Records from a data source
────────

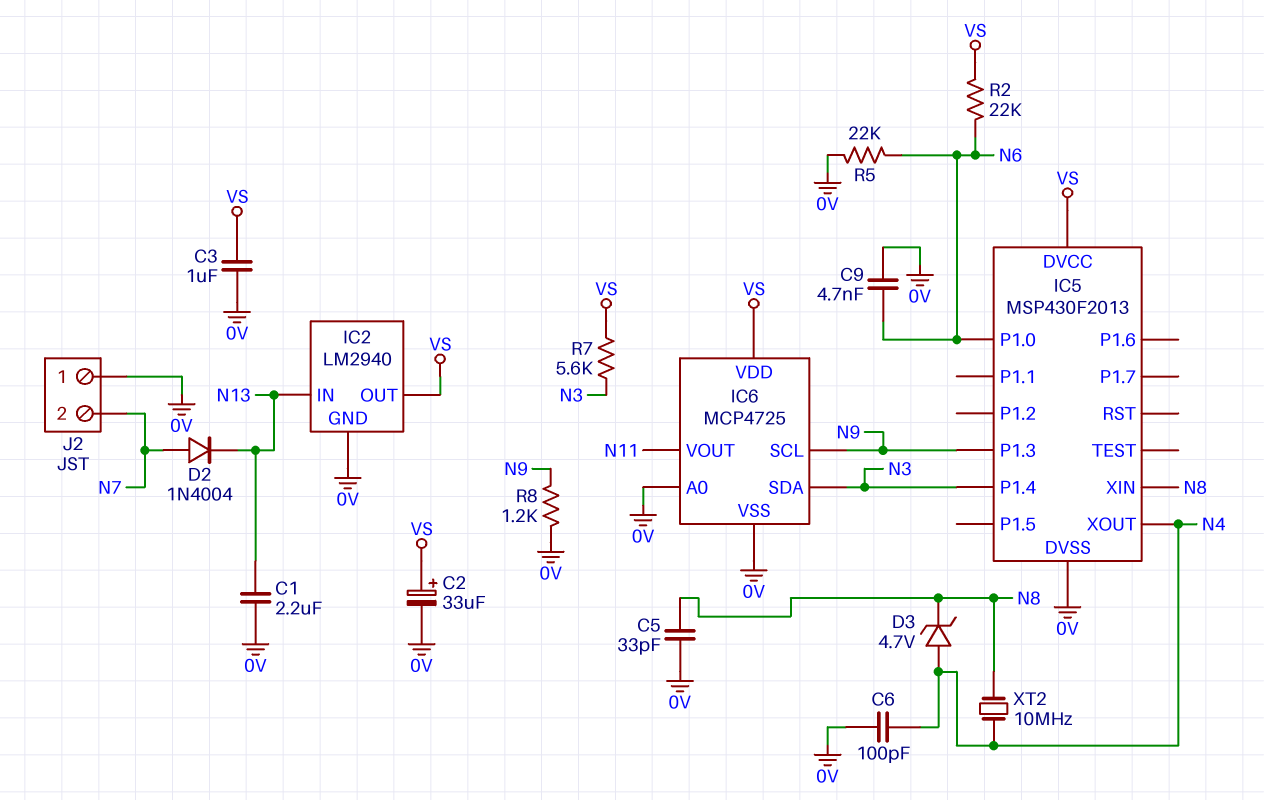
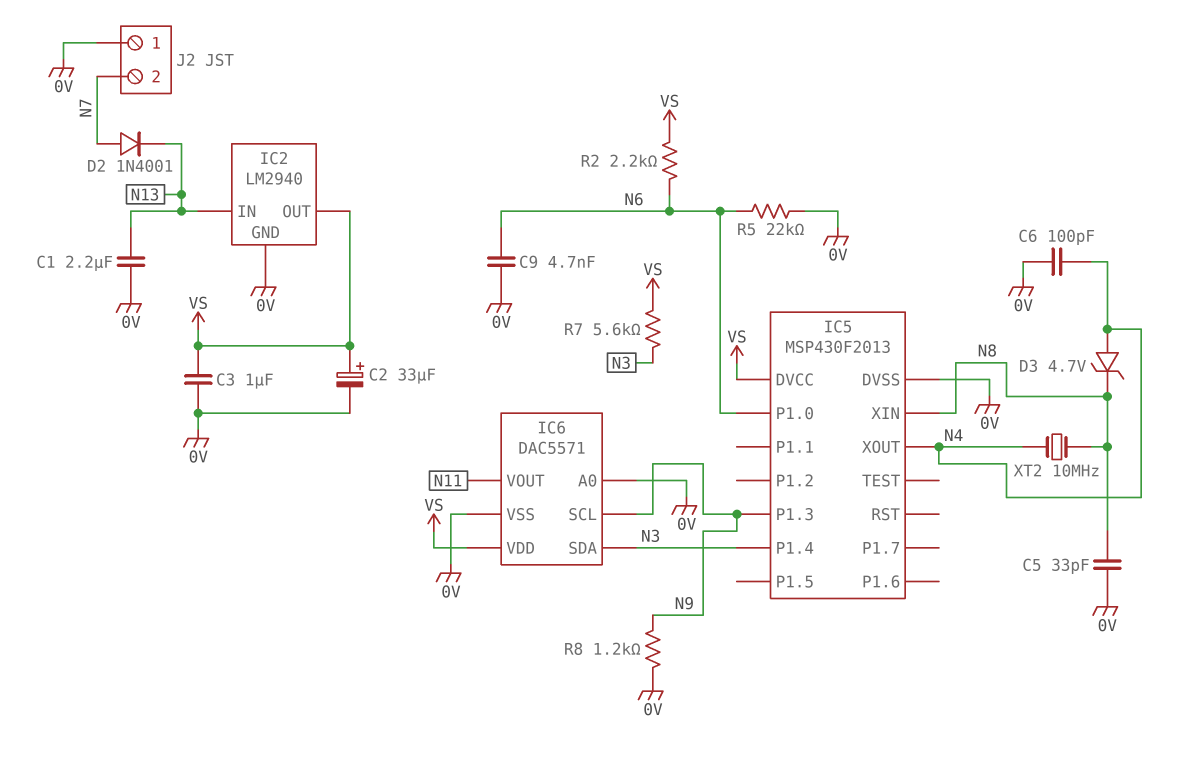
D2: diode 1N4004 (A N7, K N13) -> diode 1N4001 (A N7, K N13)
IC6: MCP4725 -> DAC5571
R2: 22k (N6, VS) -> 2.2k (N6, VS)

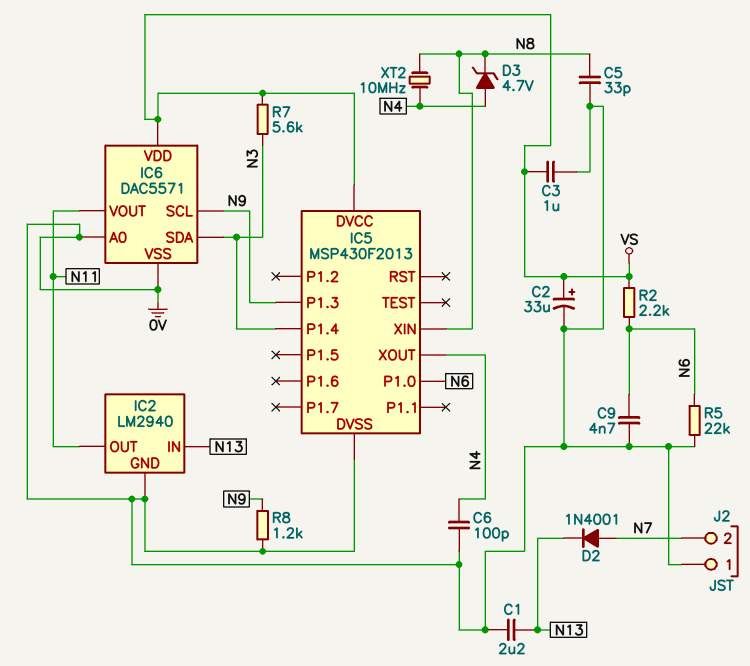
IC2 pin OUT: VS -> N11

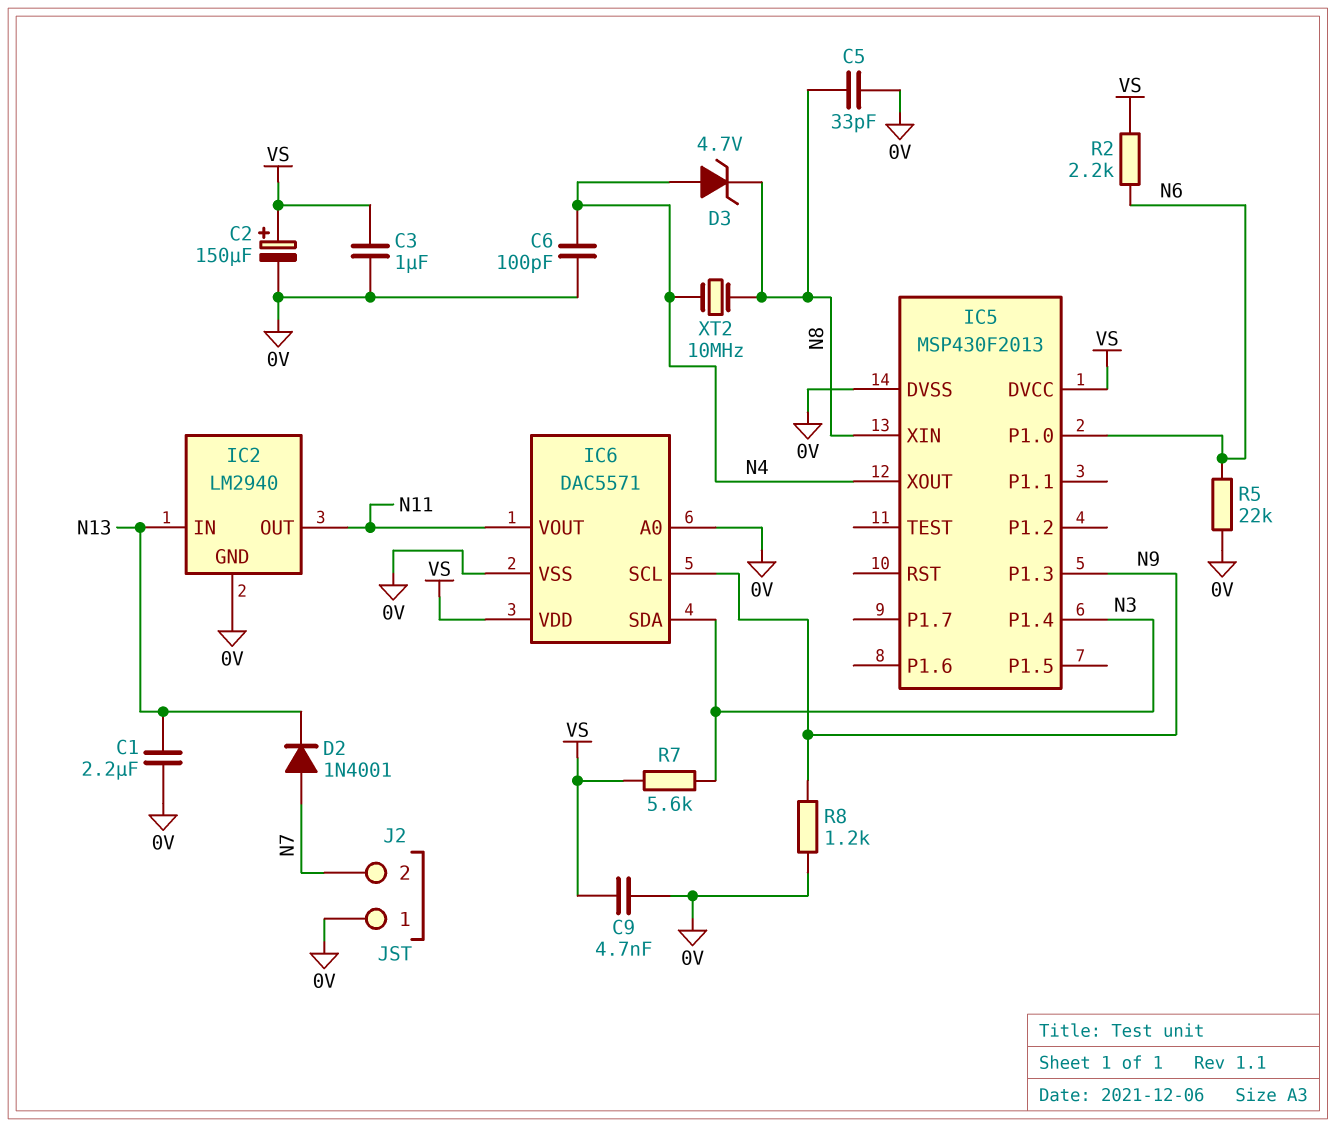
C2: 33uF (plus VS, minus 0V) -> 150uF (plus VS, minus 0V)
C9: 4.7nF (0V, N6) -> 4.7nF (0V, VS)

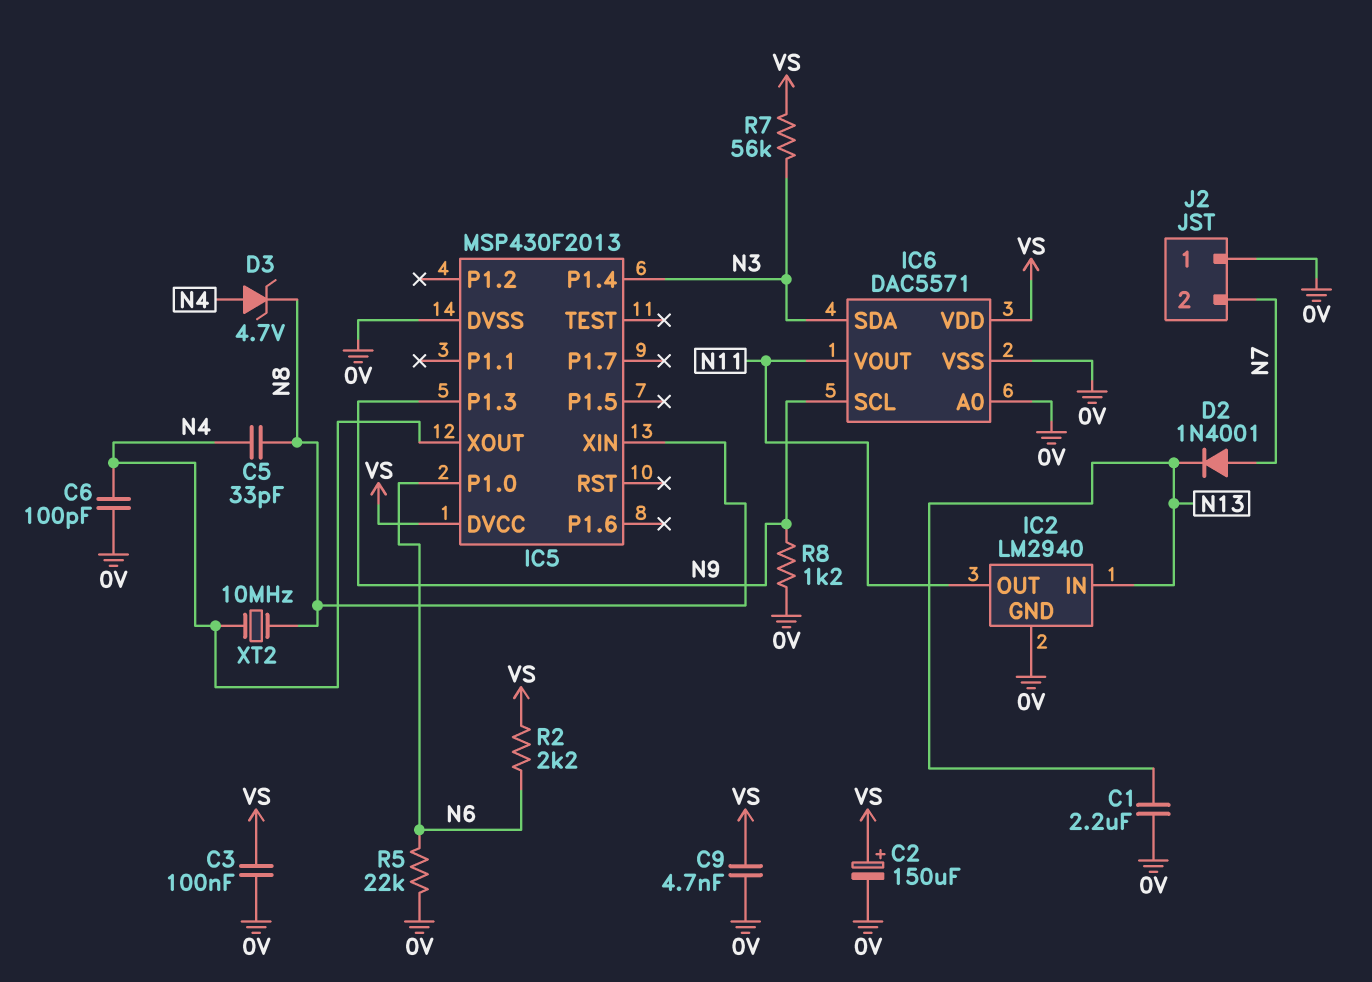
C3: 1uF (0V, VS) -> 100nF (0V, VS)
C5: 33pF (0V, N8) -> 33pF (N4, N8)
R7: 5.6k (N3, VS) -> 56k (N3, VS)

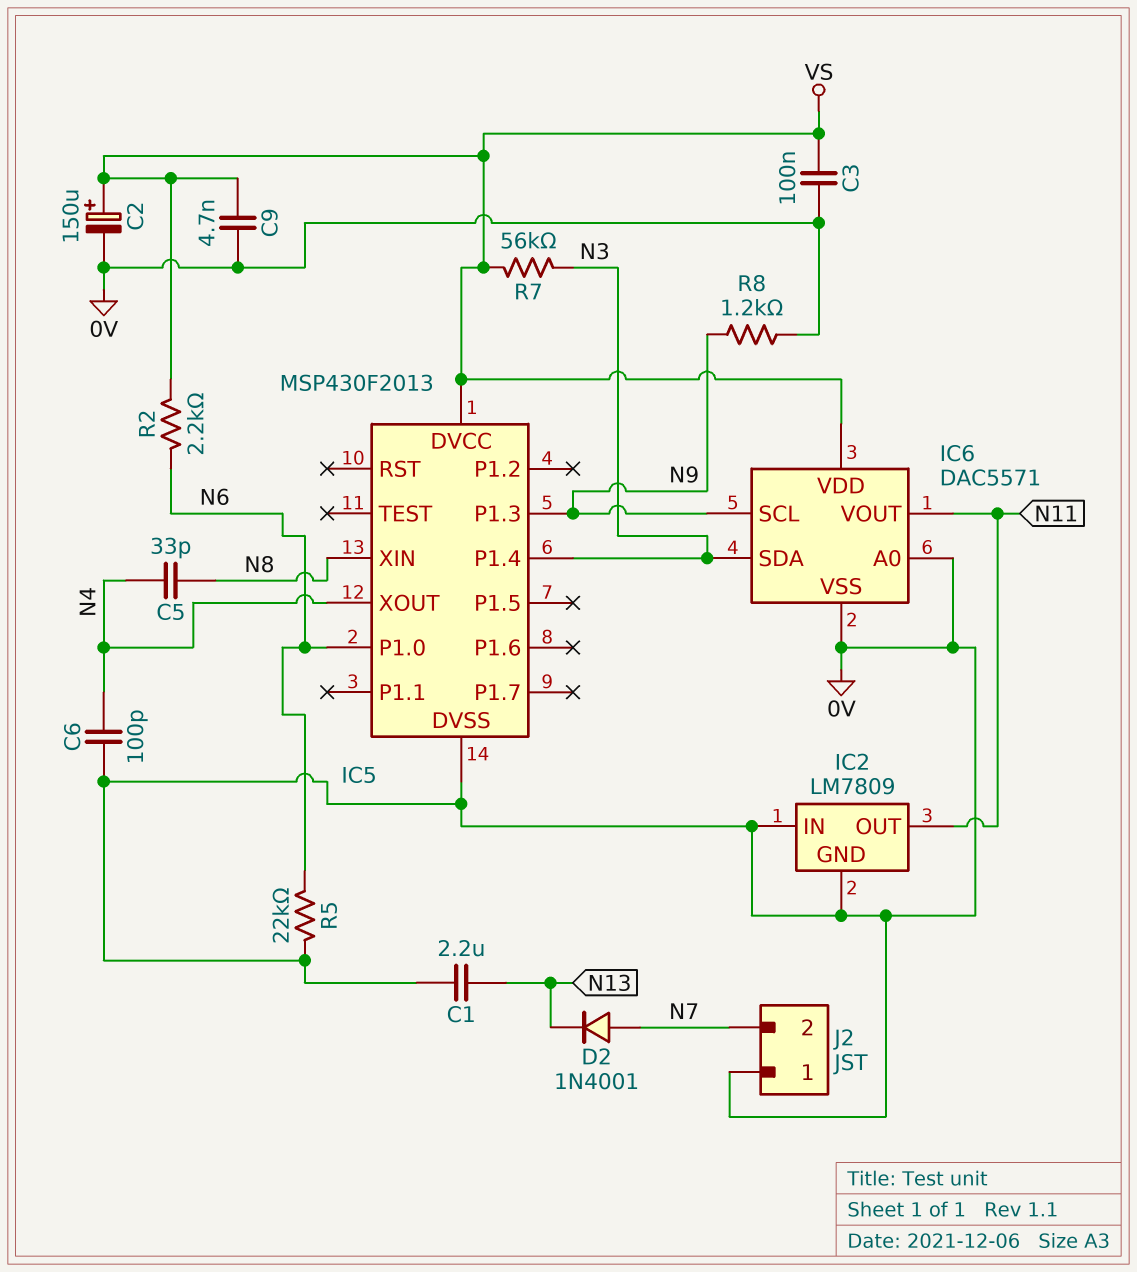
D3: zener 4.7V (A N4, K N8) -> none
IC2: LM2940 -> LM7809
IC2 pin IN: N13 -> 0V
XT2: 10MHz (N4, N8) -> none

────────

TASK GOAL: From the first line to the last, restate the entries exactly, without pictures.

EXPECTED ANSWER:
D2: diode 1N4004 (A N7, K N13) -> diode 1N4001 (A N7, K N13)
IC6: MCP4725 -> DAC5571
R2: 22k (N6, VS) -> 2.2k (N6, VS)

IC2 pin OUT: VS -> N11

C2: 33uF (plus VS, minus 0V) -> 150uF (plus VS, minus 0V)
C9: 4.7nF (0V, N6) -> 4.7nF (0V, VS)

C3: 1uF (0V, VS) -> 100nF (0V, VS)
C5: 33pF (0V, N8) -> 33pF (N4, N8)
R7: 5.6k (N3, VS) -> 56k (N3, VS)

D3: zener 4.7V (A N4, K N8) -> none
IC2: LM2940 -> LM7809
IC2 pin IN: N13 -> 0V
XT2: 10MHz (N4, N8) -> none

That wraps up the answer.